Repeat each record exactly. Any picture gets left out.

── Material for this task ──

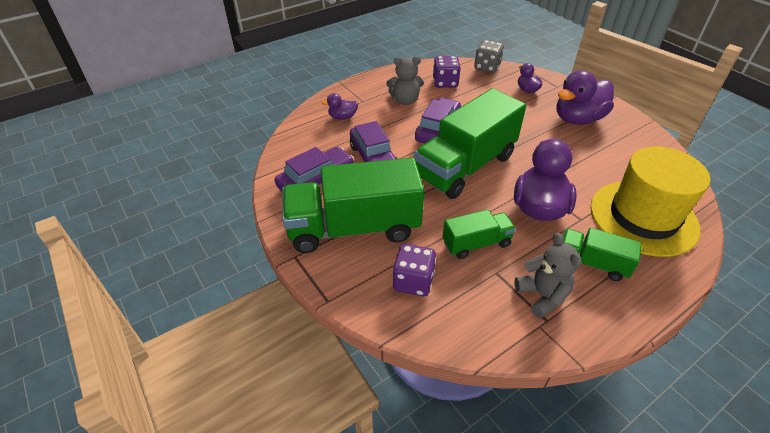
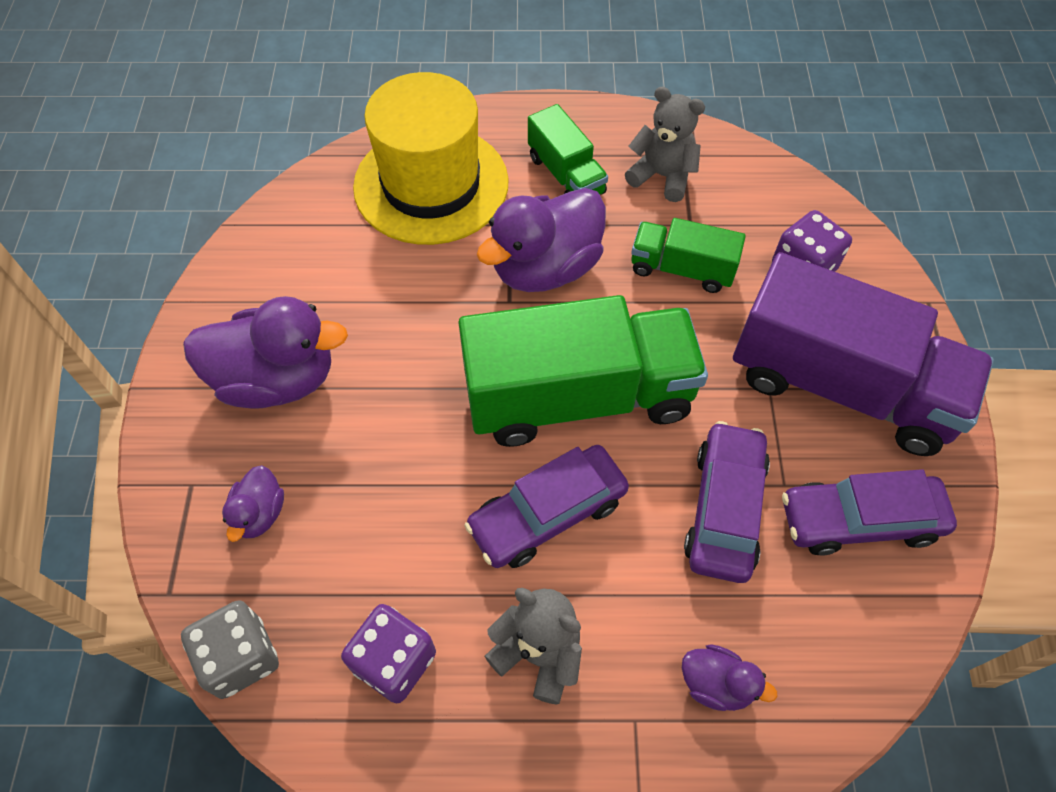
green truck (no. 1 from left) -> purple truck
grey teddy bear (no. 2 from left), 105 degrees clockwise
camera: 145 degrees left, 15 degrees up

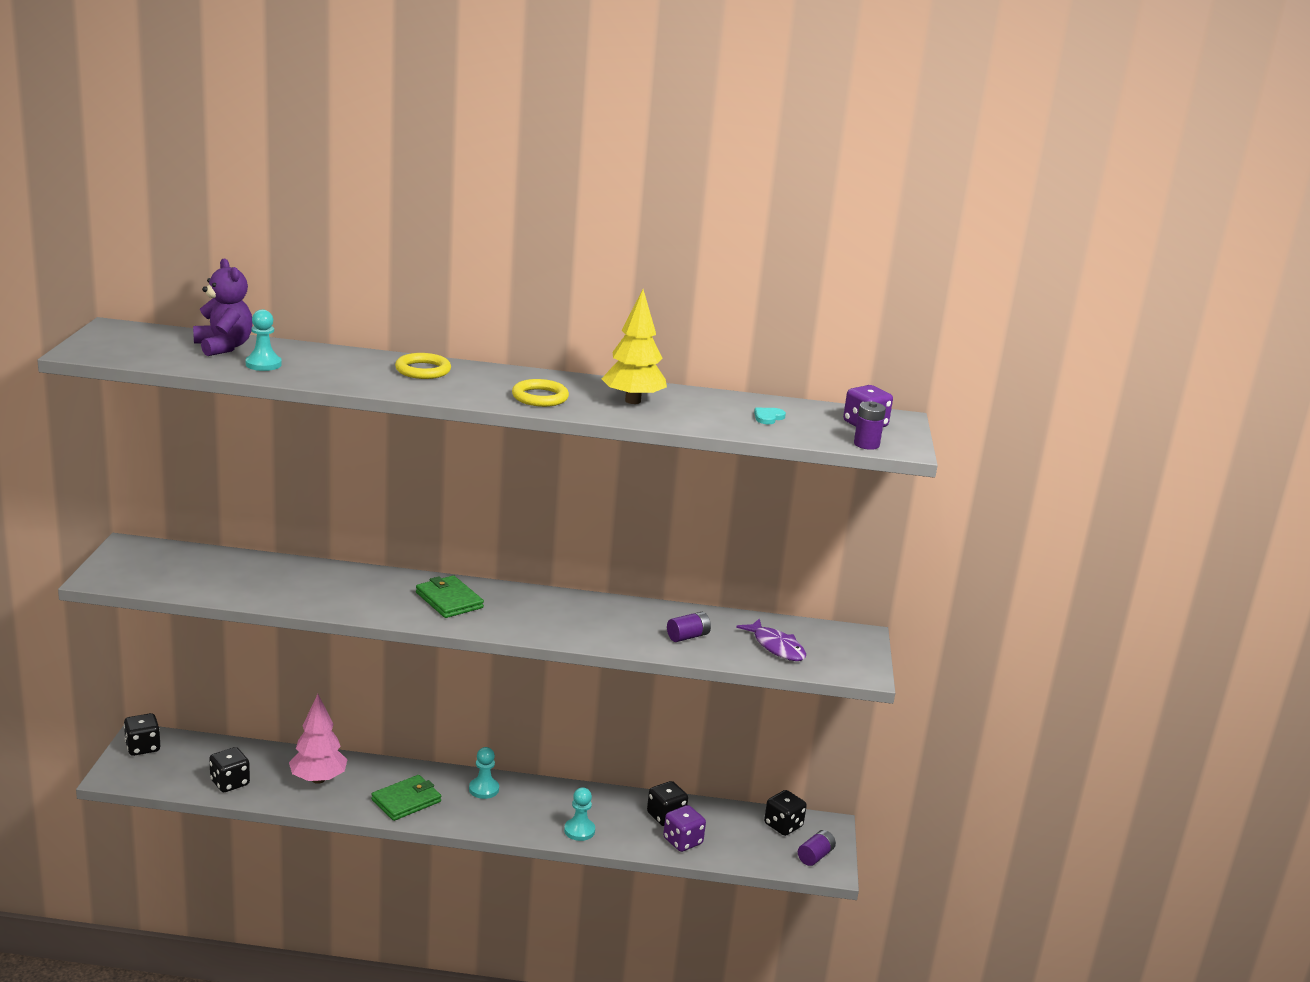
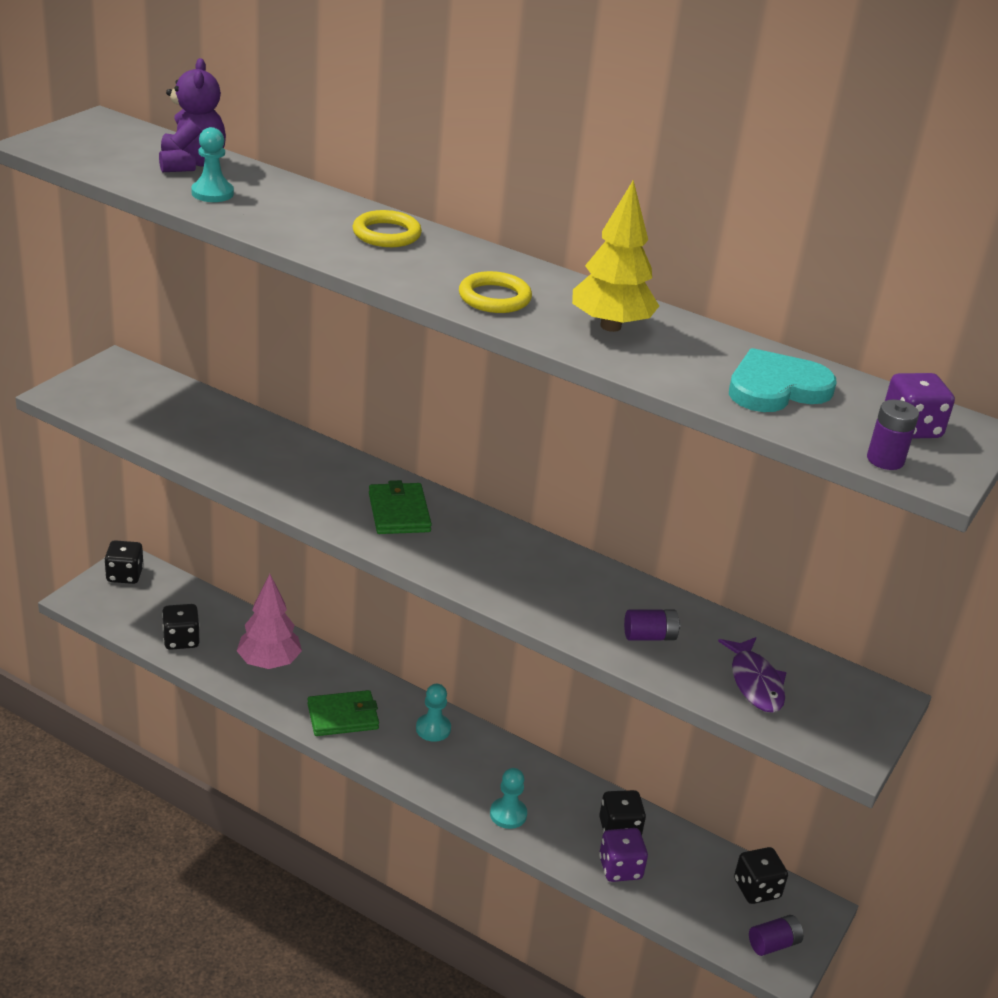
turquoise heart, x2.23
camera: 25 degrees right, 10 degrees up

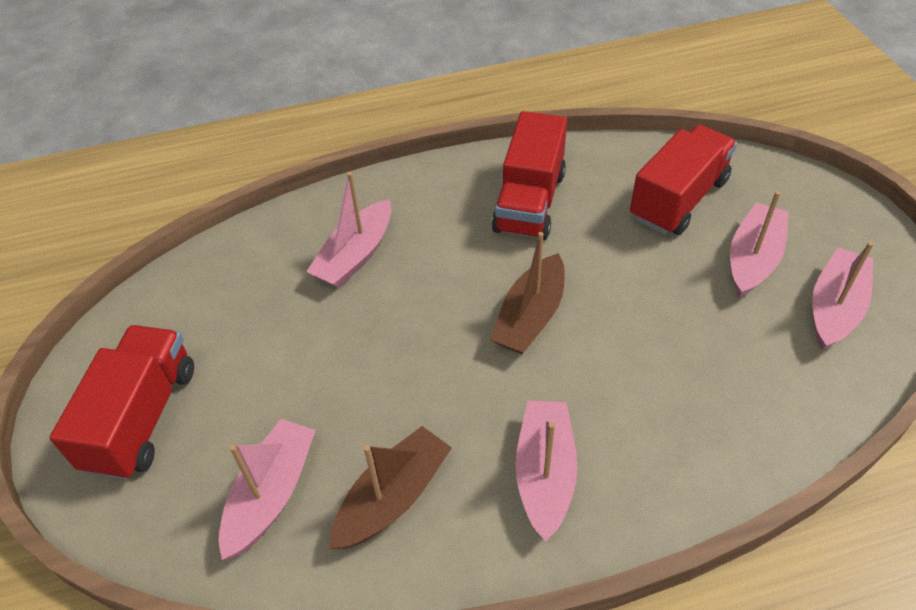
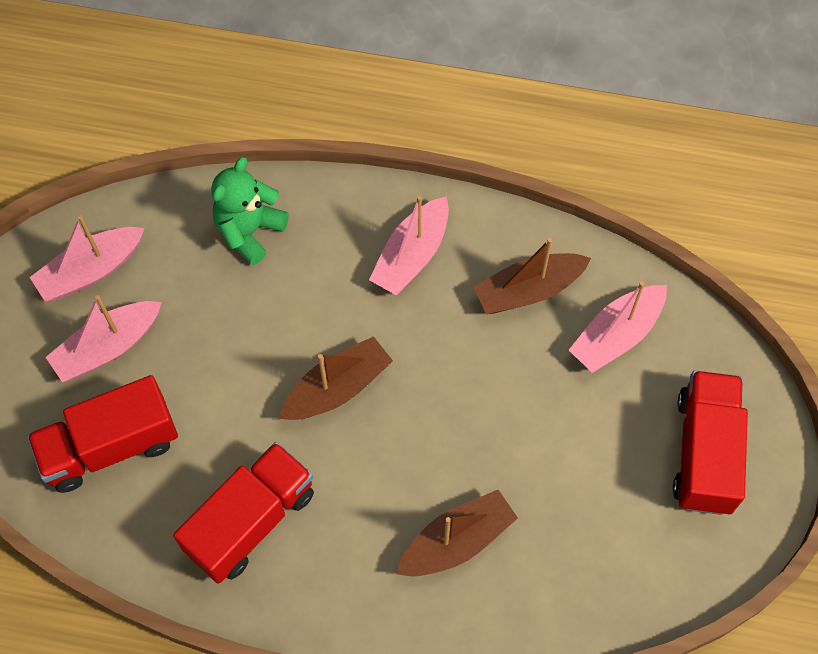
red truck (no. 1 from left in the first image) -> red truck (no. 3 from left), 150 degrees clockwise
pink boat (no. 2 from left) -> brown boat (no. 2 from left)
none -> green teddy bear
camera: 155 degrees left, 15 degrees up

───

# Answer below
green truck (no. 1 from left) -> purple truck
grey teddy bear (no. 2 from left), 105 degrees clockwise
camera: 145 degrees left, 15 degrees up

turquoise heart, x2.23
camera: 25 degrees right, 10 degrees up

red truck (no. 1 from left in the first image) -> red truck (no. 3 from left), 150 degrees clockwise
pink boat (no. 2 from left) -> brown boat (no. 2 from left)
none -> green teddy bear
camera: 155 degrees left, 15 degrees up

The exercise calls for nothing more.